Description of the task:
In full and without alteration, print the records below, minus any images.

The input:
┄┄┄┄┄┄┄┄┄┄┄┄┄┄┄┄┄┄┄┄
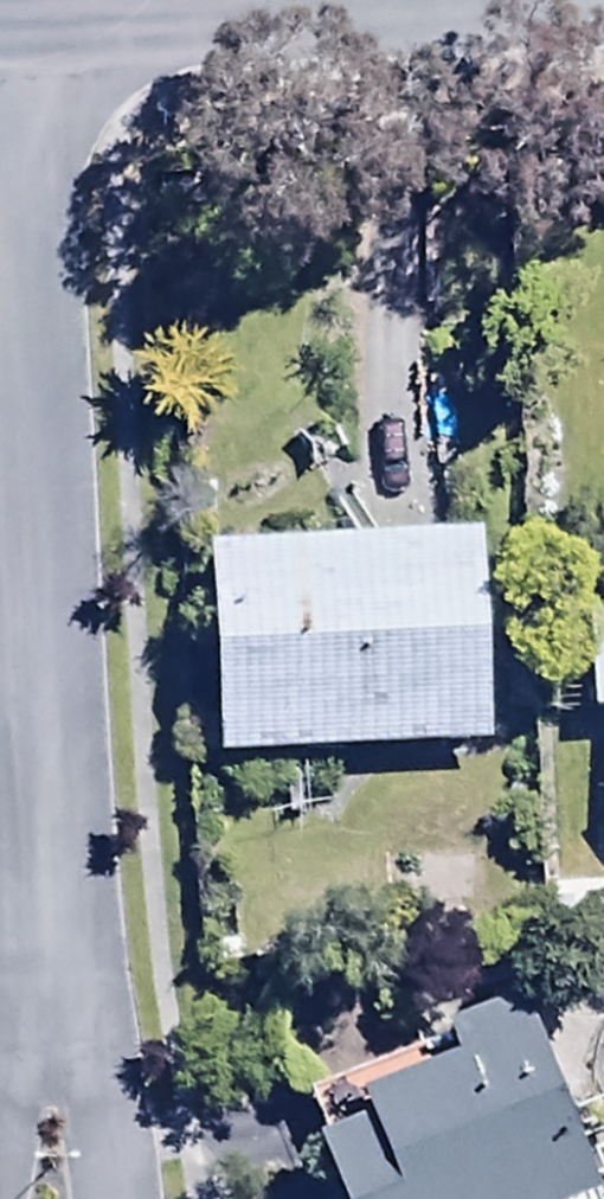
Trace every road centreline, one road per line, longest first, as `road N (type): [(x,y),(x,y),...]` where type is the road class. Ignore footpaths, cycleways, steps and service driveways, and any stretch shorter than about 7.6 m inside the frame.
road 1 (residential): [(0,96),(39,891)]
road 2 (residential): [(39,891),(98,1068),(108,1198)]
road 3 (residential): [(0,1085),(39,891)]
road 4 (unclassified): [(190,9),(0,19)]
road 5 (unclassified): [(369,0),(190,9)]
┄┄┄┄┄┄┄┄┄┄┄┄┄┄┄┄┄┄┄┄
Answer space:
Trace every road centreline, one road per line, longest first, as `road N (type): [(x,y),(x,y),...]` where type is the road class. Ignore footpaths, cycleways, steps and service driveways, and any stretch shorter than about 7.6 m inside the frame.
road 1 (residential): [(0,96),(39,891)]
road 2 (residential): [(39,891),(98,1068),(108,1198)]
road 3 (residential): [(0,1085),(39,891)]
road 4 (unclassified): [(190,9),(0,19)]
road 5 (unclassified): [(369,0),(190,9)]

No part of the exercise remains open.